• _RECORDS TO USE_
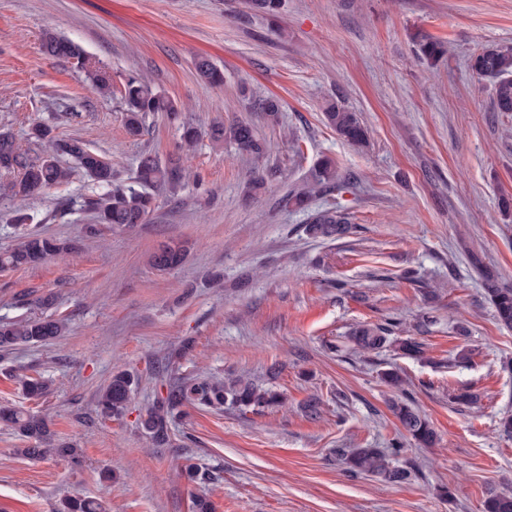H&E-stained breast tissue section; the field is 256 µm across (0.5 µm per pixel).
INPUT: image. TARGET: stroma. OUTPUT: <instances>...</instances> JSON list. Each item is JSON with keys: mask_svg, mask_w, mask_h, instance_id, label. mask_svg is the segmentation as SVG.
Masks as SVG:
<instances>
[{"mask_svg": "<svg viewBox=\"0 0 512 512\" xmlns=\"http://www.w3.org/2000/svg\"><path fill=\"white\" fill-rule=\"evenodd\" d=\"M48 28L110 73V97L75 61L44 53ZM425 37L448 47L436 64L418 57ZM494 43L512 44V0H281L273 20L250 0H0V129L27 149L30 125L46 122L91 144L122 182L145 152L182 156L193 174L159 192L146 223L103 224L91 238L83 200L98 188L71 159L61 160L68 182L24 200L0 176V252L23 230L77 245L38 267L0 269V318L69 322L56 341L0 351V404L49 414L82 459L18 456L26 440L0 424V512H55L74 496L109 512H193L198 495L216 512H483L489 492H512V438L499 431L512 414V373L501 368L512 329L497 323L469 262L477 254L512 286V214L499 207L512 196V112L495 111L489 82L469 67ZM200 55L223 69L222 85L198 79ZM131 74L176 99L179 118L151 115L143 135L129 136L120 89ZM267 97L280 103L277 120L250 107ZM330 99L359 114L367 148L325 124ZM236 118L265 140L259 162L205 142L182 153L183 124ZM324 157L349 178L311 205L350 214L351 233L335 241L310 238L307 213L282 203ZM255 168L269 177L248 198ZM20 208L30 216L21 228L11 222ZM169 241L188 253L161 273L148 256ZM46 295L54 303L44 308ZM385 322L422 342L423 355L355 350L350 327ZM31 367L52 382L44 398H27L14 378ZM390 368L436 431L435 447H416L390 411L380 377ZM170 370L243 376L285 403L190 410L158 448L139 416ZM118 371L137 377L136 393L122 418L104 419L97 396ZM463 391L477 404L457 405ZM313 395L315 420L303 410ZM394 443L412 471L394 487L346 473L334 455ZM181 456L215 481H187Z\"/></svg>", "mask_w": 512, "mask_h": 512, "instance_id": "35a3bbf8", "label": "stroma"}]
</instances>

• _INSTRUCTION_
Go back to the records above and write them out exactly, without the pictures.

• _RESPONSE_
H&E-stained breast tissue section; the field is 256 µm across (0.5 µm per pixel).
INPUT: image. TARGET: stroma. OUTPUT: <instances>...</instances> JSON list. Each item is JSON with keys: mask_svg, mask_w, mask_h, instance_id, label. mask_svg is the segmentation as SVG.
Masks as SVG:
<instances>
[{"mask_svg": "<svg viewBox=\"0 0 512 512\" xmlns=\"http://www.w3.org/2000/svg\"><path fill=\"white\" fill-rule=\"evenodd\" d=\"M48 28L110 73V97L75 61L44 53ZM425 37L448 47L436 64L418 57ZM494 43L512 44V0H281L273 20L250 0H0V129L27 149L30 125L46 122L91 144L122 182L145 152L182 156L193 174L159 192L146 223L103 224L91 238L83 200L98 188L71 159L61 160L68 182L24 200L0 176V252L23 230L77 245L38 267L0 269V318L69 322L56 341L0 351V404L49 414L82 459L18 456L26 440L0 424V512H55L74 496L109 512H193L198 495L216 512H483L489 492H512V438L499 431L512 414V373L501 368L512 329L497 323L469 262L477 254L512 286V214L499 207L512 196V112L495 111L489 82L469 67ZM200 55L223 69L222 85L198 79ZM131 74L176 99L179 118L151 115L143 135L129 136L120 89ZM267 97L280 103L277 120L250 107ZM330 99L359 114L367 148L325 124ZM236 118L265 140L259 162L205 142L182 153L183 124ZM324 157L349 178L311 205L350 214L351 233L335 241L310 238L307 213L282 203ZM255 168L269 177L248 198ZM20 208L30 216L21 228L11 222ZM169 241L188 253L161 273L148 256ZM46 295L54 303L44 308ZM385 322L422 342L423 355L355 350L350 327ZM31 367L52 382L44 398H27L14 378ZM390 368L436 431L435 447H416L390 411L380 377ZM170 370L243 376L285 403L190 410L158 448L139 416ZM118 371L137 377L136 393L122 418L104 419L97 396ZM463 391L477 404L457 405ZM313 395L315 420L303 410ZM394 443L412 471L394 487L346 473L334 455ZM181 456L215 481H187Z\"/></svg>", "mask_w": 512, "mask_h": 512, "instance_id": "35a3bbf8", "label": "stroma"}]
</instances>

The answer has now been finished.